Task directions: Return all of the following entries as written, but without the images.

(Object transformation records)
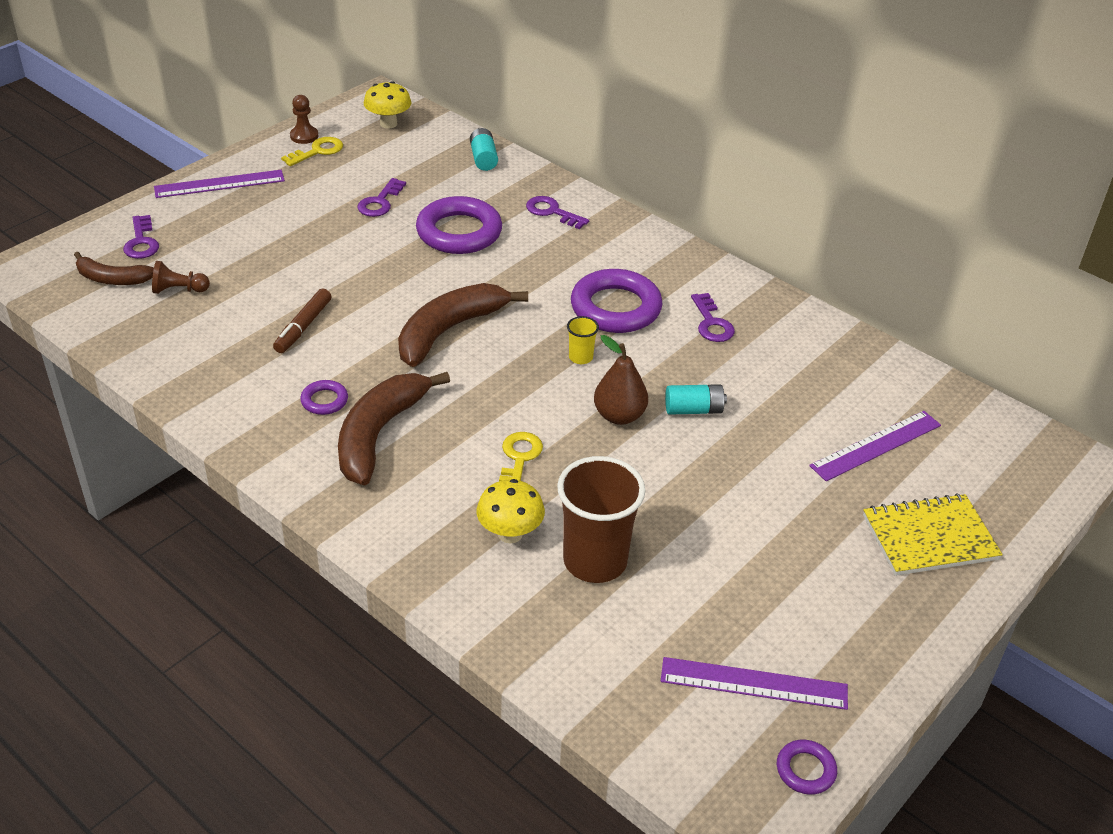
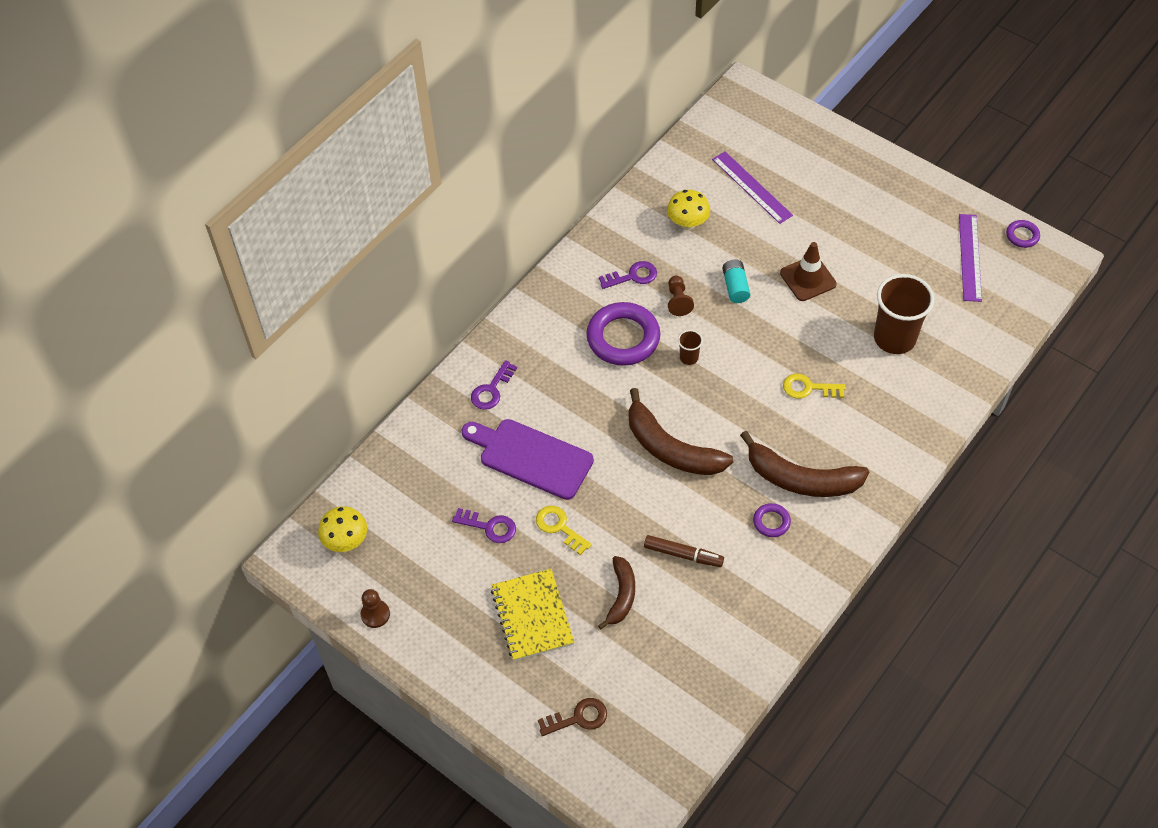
camera: 90 degrees left, 15 degrees up
(112, 279) = (639, 726): brown banana -> brown banana (621, 595)
(141, 242) = (578, 718): purple key -> brown key
(179, 290) = (647, 665): brown pawn -> brown pawn (678, 301)
(219, 184) = (472, 673): purple ruler -> none
(318, 151) = (404, 596): yellow key -> yellow key (559, 527)
(459, 232) = (531, 457): purple ring -> purple cutting board
(483, 158) = (407, 451): turquoise battery -> none
(510, 534) = (882, 387): yellow mushroom -> yellow mushroom (687, 223)
(580, 357) = (689, 357): yellow cup -> brown cup
(619, 416) = (750, 330): brown pear -> none
(708, 482) = (808, 278): none -> brown traffic cone
(929, 537) = (831, 167): yellow notebook -> yellow notebook (532, 616)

Finished task:
camera: 90 degrees left, 15 degrees up
(112, 279) = (639, 726): brown banana -> brown banana (621, 595)
(141, 242) = (578, 718): purple key -> brown key
(179, 290) = (647, 665): brown pawn -> brown pawn (678, 301)
(219, 184) = (472, 673): purple ruler -> none
(318, 151) = (404, 596): yellow key -> yellow key (559, 527)
(459, 232) = (531, 457): purple ring -> purple cutting board
(483, 158) = (407, 451): turquoise battery -> none
(510, 534) = (882, 387): yellow mushroom -> yellow mushroom (687, 223)
(580, 357) = (689, 357): yellow cup -> brown cup
(619, 416) = (750, 330): brown pear -> none
(708, 482) = (808, 278): none -> brown traffic cone
(929, 537) = (831, 167): yellow notebook -> yellow notebook (532, 616)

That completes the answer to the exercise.